WORK ORDER: Going through the data below, copy out each line where the word "grey" shows up.

(INFORMATION SUPPLIED Opens)

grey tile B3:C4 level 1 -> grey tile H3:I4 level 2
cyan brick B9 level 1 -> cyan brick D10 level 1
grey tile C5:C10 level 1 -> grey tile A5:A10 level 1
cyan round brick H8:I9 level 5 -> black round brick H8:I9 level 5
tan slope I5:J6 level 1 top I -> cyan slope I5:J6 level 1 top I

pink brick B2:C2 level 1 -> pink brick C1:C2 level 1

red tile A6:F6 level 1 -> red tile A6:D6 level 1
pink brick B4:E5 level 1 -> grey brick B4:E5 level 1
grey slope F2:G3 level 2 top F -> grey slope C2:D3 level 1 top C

(INFORMATION SUPPLIED Closes)

ANSWER FOR THIS EXERCISE:
grey tile B3:C4 level 1 -> grey tile H3:I4 level 2
grey tile C5:C10 level 1 -> grey tile A5:A10 level 1
pink brick B4:E5 level 1 -> grey brick B4:E5 level 1
grey slope F2:G3 level 2 top F -> grey slope C2:D3 level 1 top C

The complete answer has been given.